BEGIN DATA EXTRACT

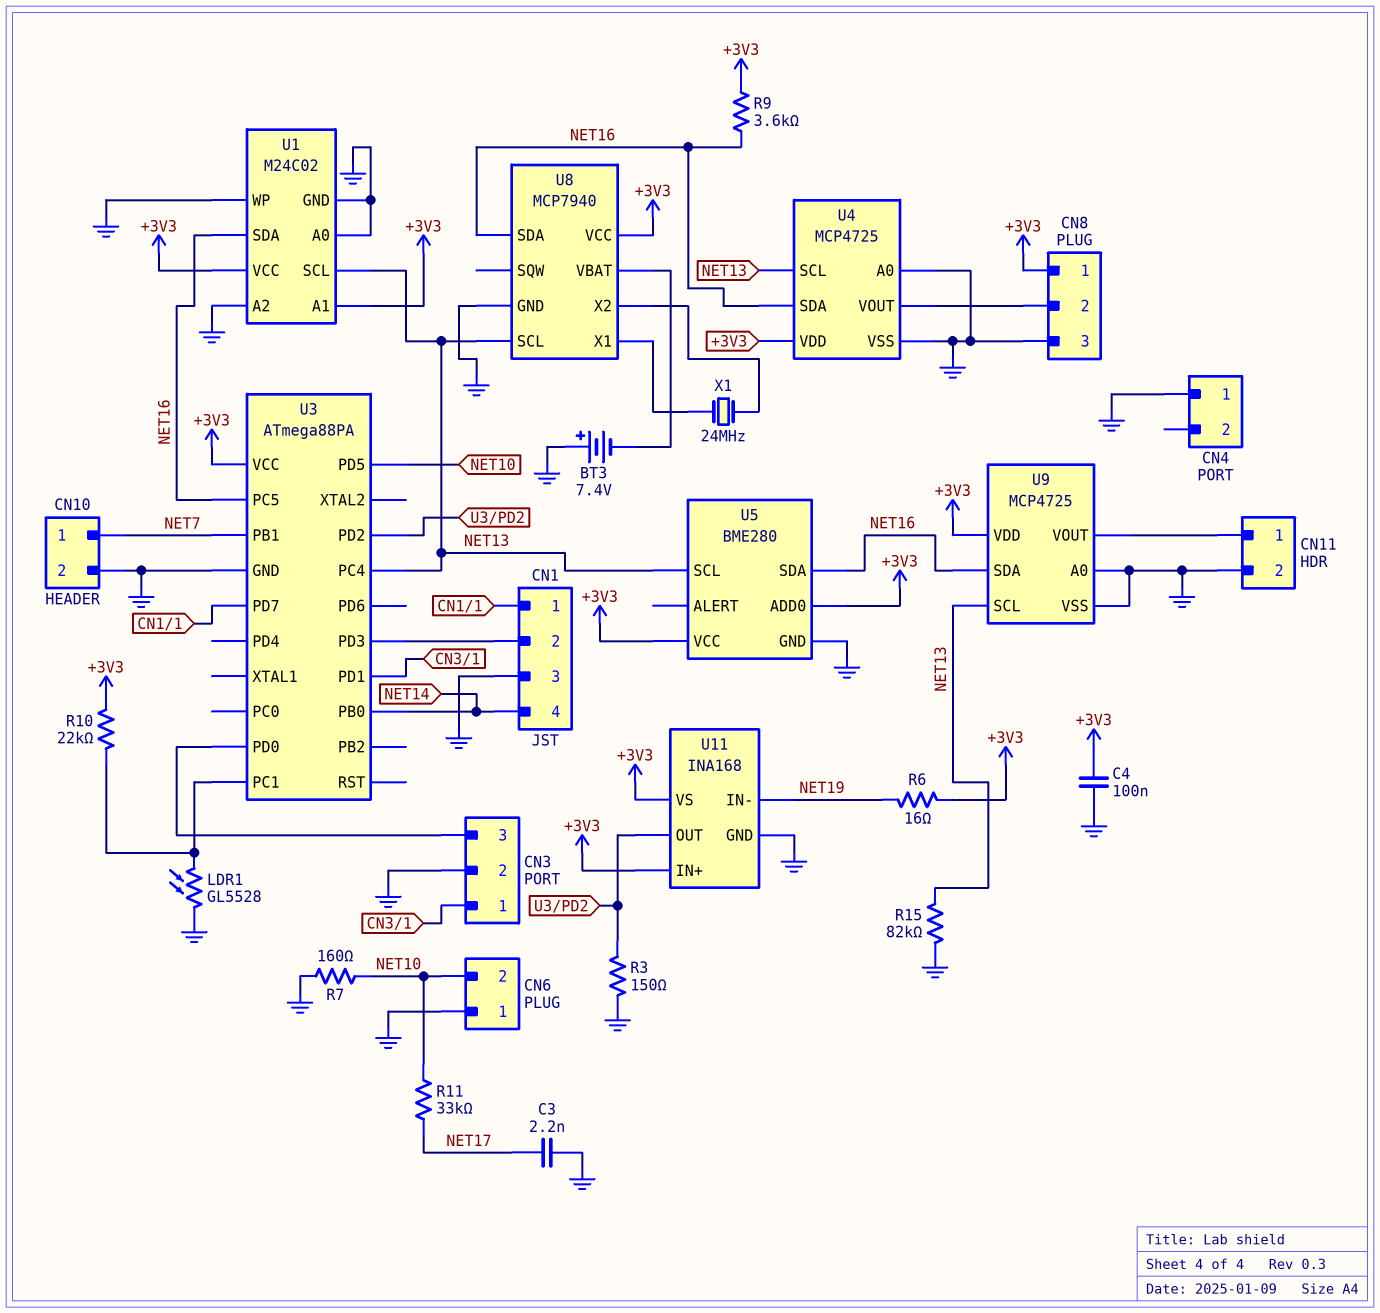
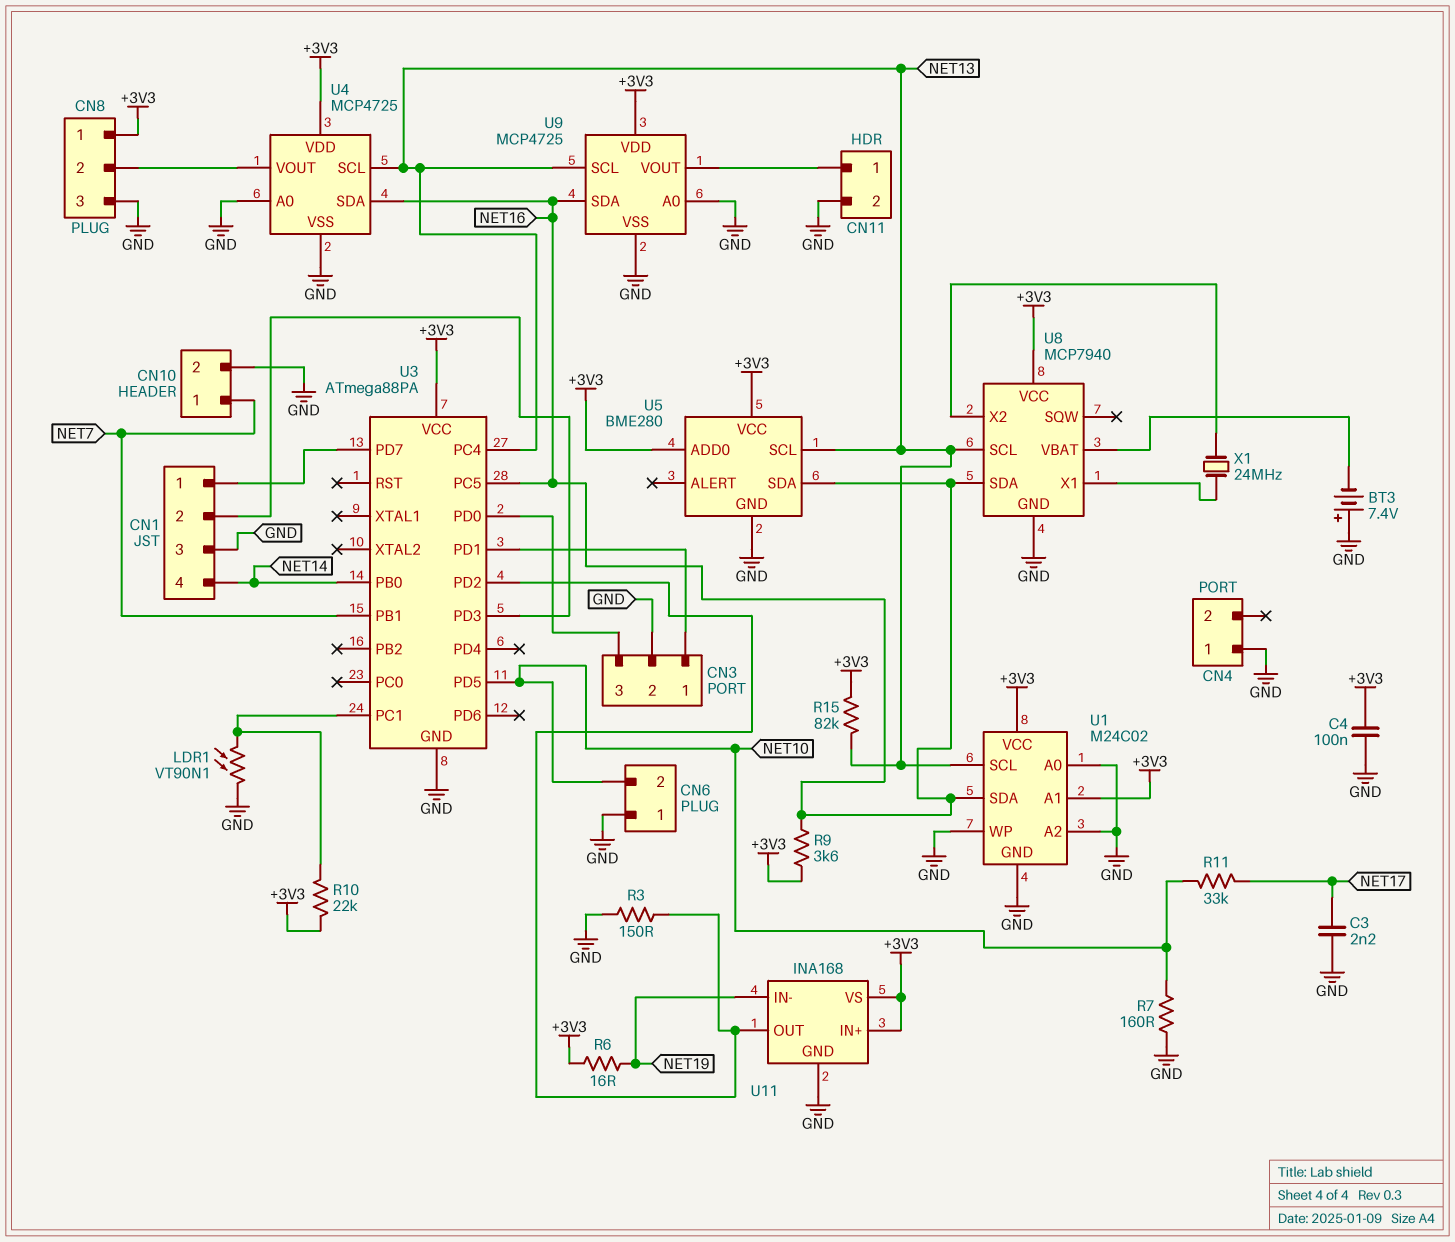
LDR1: GL5528 (GND, U3/PC1) -> VT90N1 (GND, U3/PC1)
R15: 82k (GND, NET13) -> 82k (+3V3, NET13)

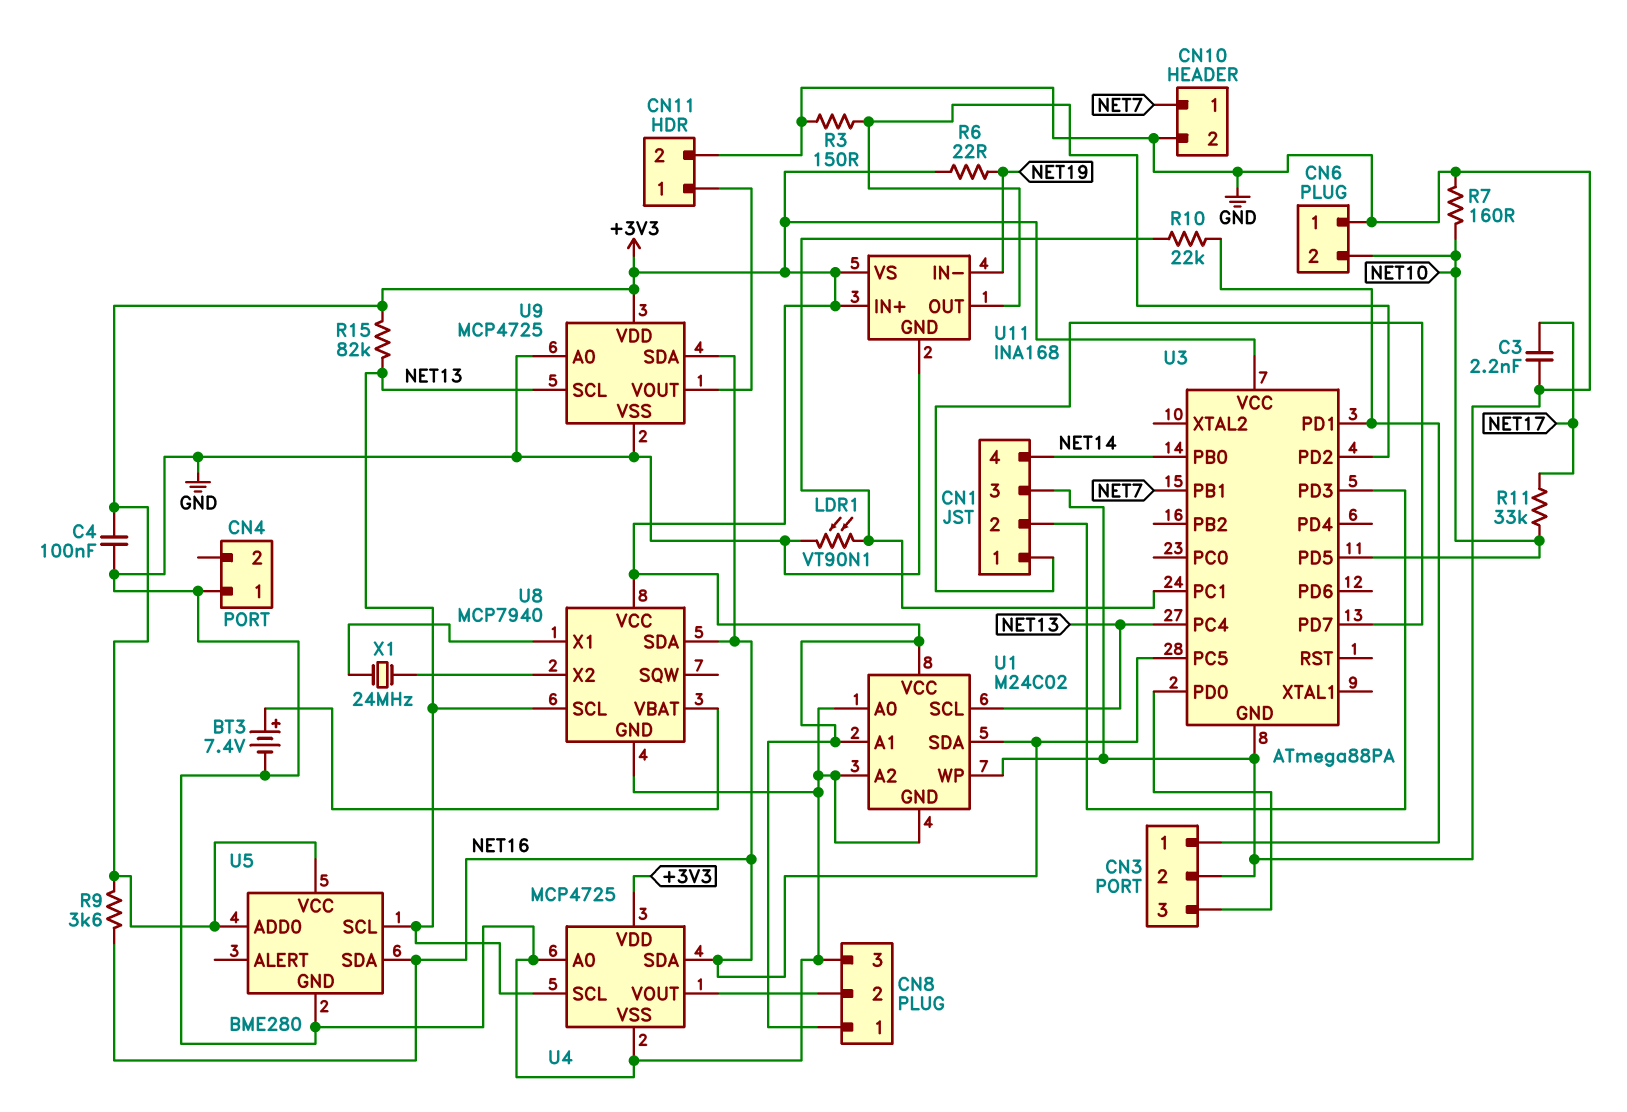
BT3: 7.4V (plus GND, minus U8/VBAT) -> 7.4V (plus U8/VBAT, minus GND)
R6: 16 (+3V3, NET19) -> 22 (+3V3, NET19)
R10: 22k (+3V3, U3/PC1) -> 22k (CN3/1, U3/PC1)

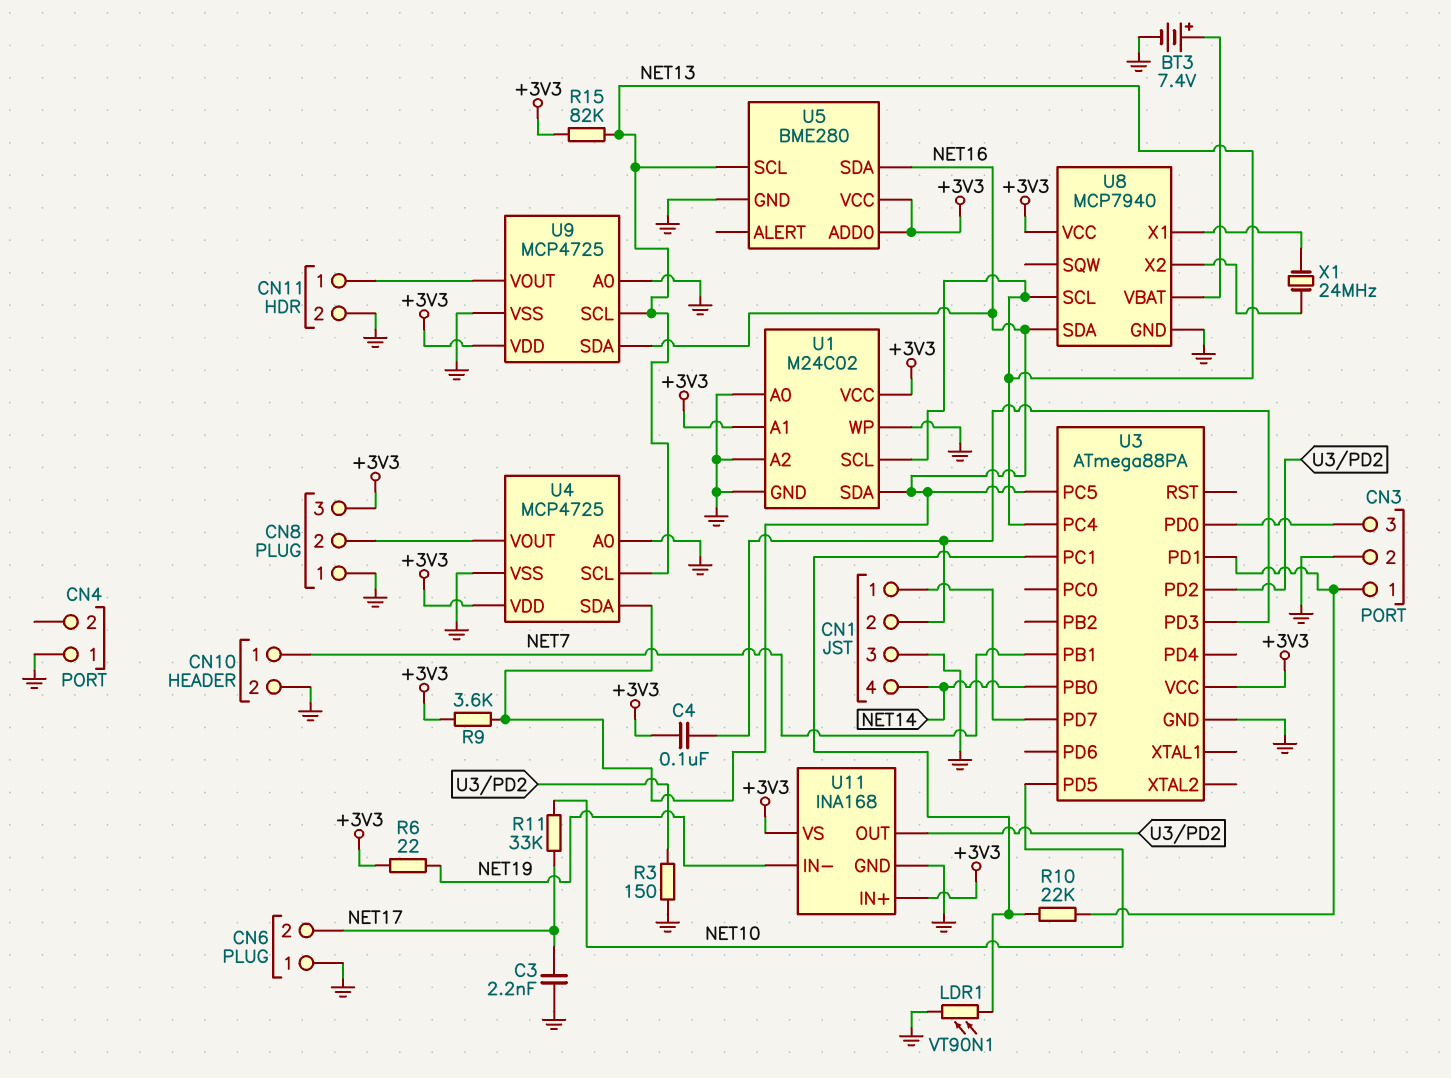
C4: 100nF (+3V3, GND) -> 100nF (+3V3, CN1/2)
CN6 pin 2: NET10 -> NET17
CN8 pin 1: +3V3 -> GND
CN8 pin 3: GND -> +3V3
R7: 160 (GND, NET10) -> none

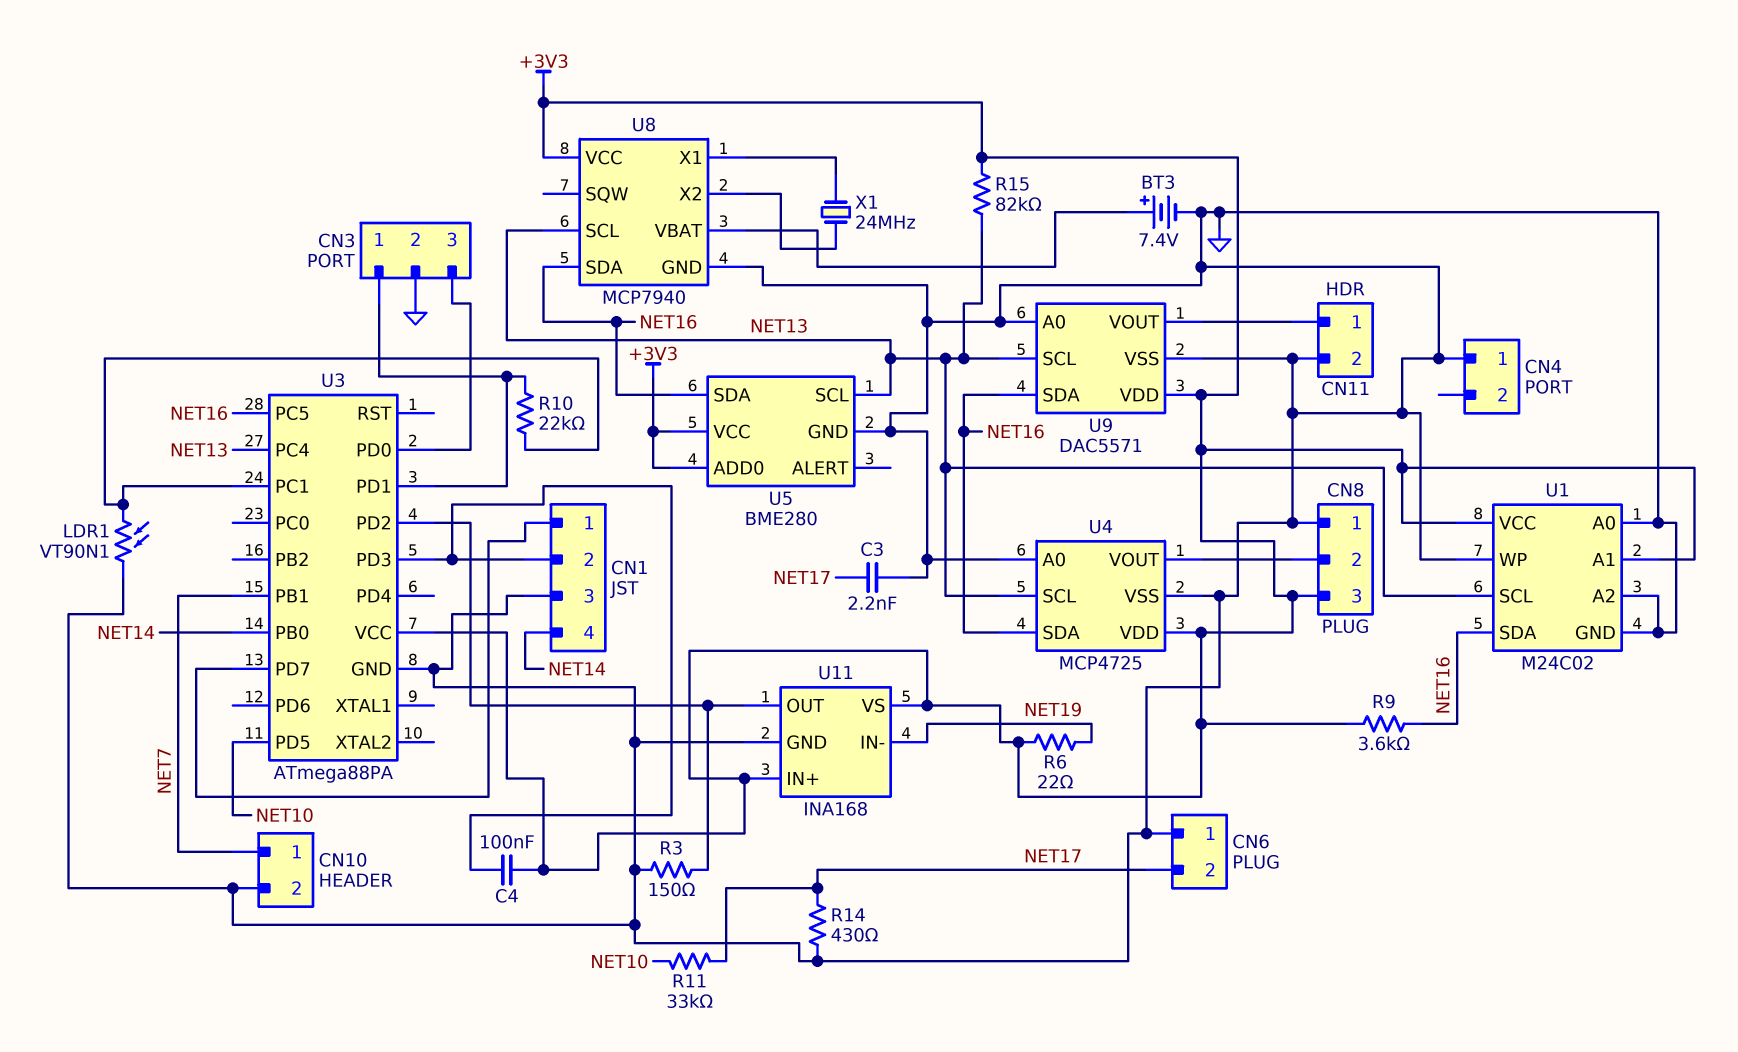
R14: none -> 430 (GND, NET17)
U9: MCP4725 -> DAC5571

END DATA EXTRACT

◆ **WHAT IS EXPECTED**
Only the lines from the line containing "R6: 16 (+3V3, NET19) -> 22 (+3V3, NET19)" through the last line of the entries above should be reproduced, word for word and without pictures.

◆ **EXERCISE OUTPUT**
R6: 16 (+3V3, NET19) -> 22 (+3V3, NET19)
R10: 22k (+3V3, U3/PC1) -> 22k (CN3/1, U3/PC1)

C4: 100nF (+3V3, GND) -> 100nF (+3V3, CN1/2)
CN6 pin 2: NET10 -> NET17
CN8 pin 1: +3V3 -> GND
CN8 pin 3: GND -> +3V3
R7: 160 (GND, NET10) -> none

R14: none -> 430 (GND, NET17)
U9: MCP4725 -> DAC5571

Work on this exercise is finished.